**** The data
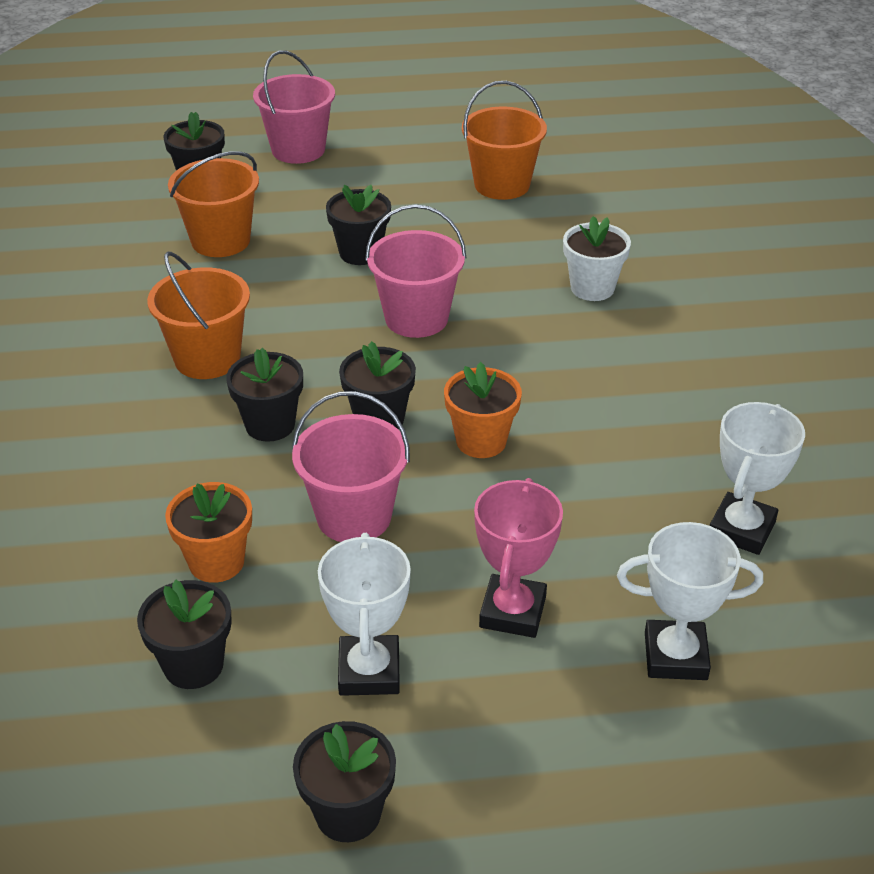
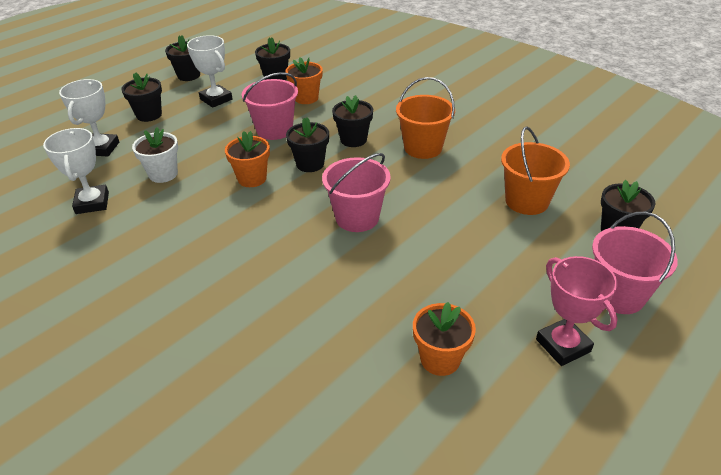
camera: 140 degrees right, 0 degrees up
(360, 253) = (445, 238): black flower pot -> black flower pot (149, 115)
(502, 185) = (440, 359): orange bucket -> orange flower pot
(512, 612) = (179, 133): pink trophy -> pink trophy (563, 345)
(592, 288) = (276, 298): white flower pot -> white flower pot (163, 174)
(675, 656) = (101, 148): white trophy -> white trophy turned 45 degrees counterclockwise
********
**** The data
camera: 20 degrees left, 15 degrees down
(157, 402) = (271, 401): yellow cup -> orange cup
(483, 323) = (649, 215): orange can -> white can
********
**** The data
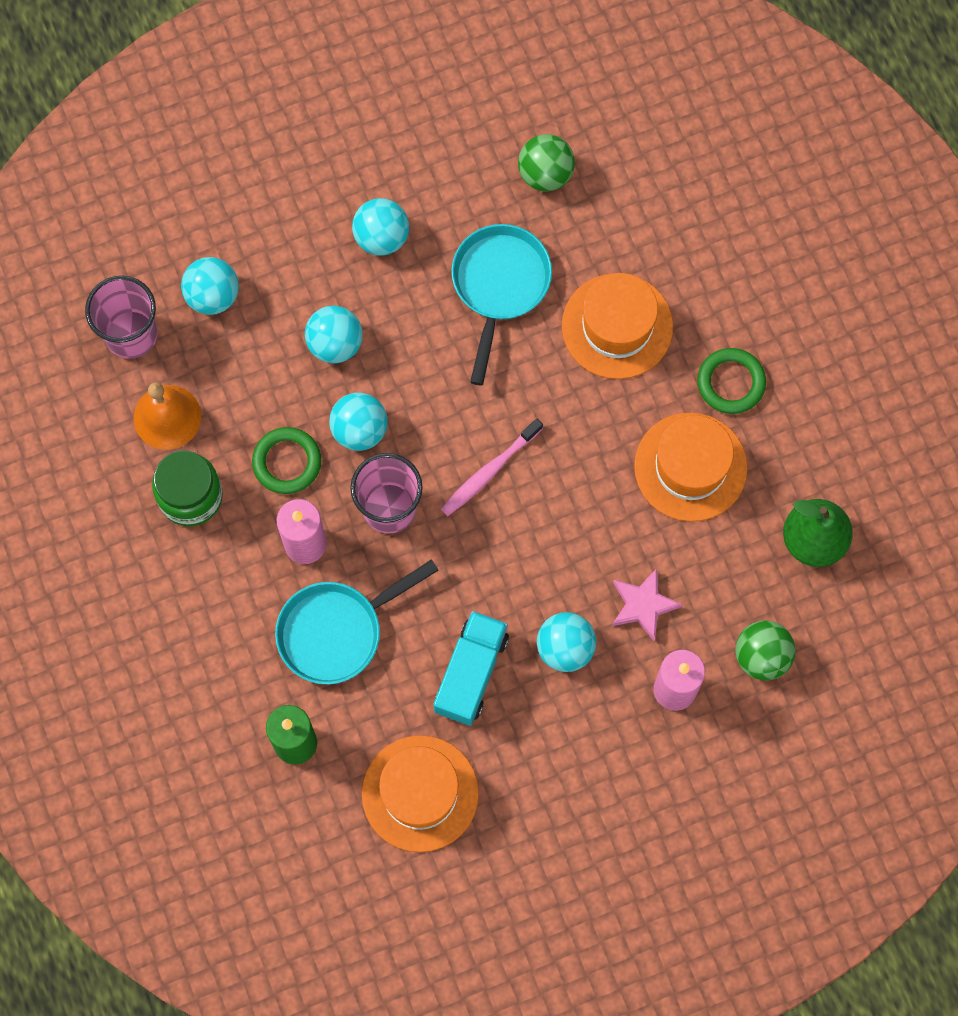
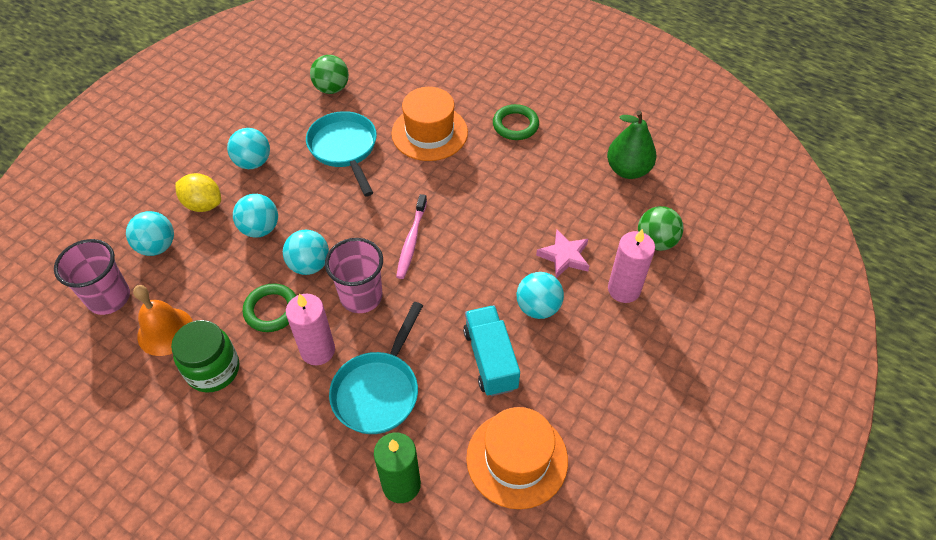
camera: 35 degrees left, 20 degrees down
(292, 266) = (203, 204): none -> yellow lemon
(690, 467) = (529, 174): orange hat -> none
********
Reproduce verbatim the lines above, from the line with "(502, 185) = (440, 359): orange" through the line with "(675, 656) = (101, 148): white".

(502, 185) = (440, 359): orange bucket -> orange flower pot
(512, 612) = (179, 133): pink trophy -> pink trophy (563, 345)
(592, 288) = (276, 298): white flower pot -> white flower pot (163, 174)
(675, 656) = (101, 148): white trophy -> white trophy turned 45 degrees counterclockwise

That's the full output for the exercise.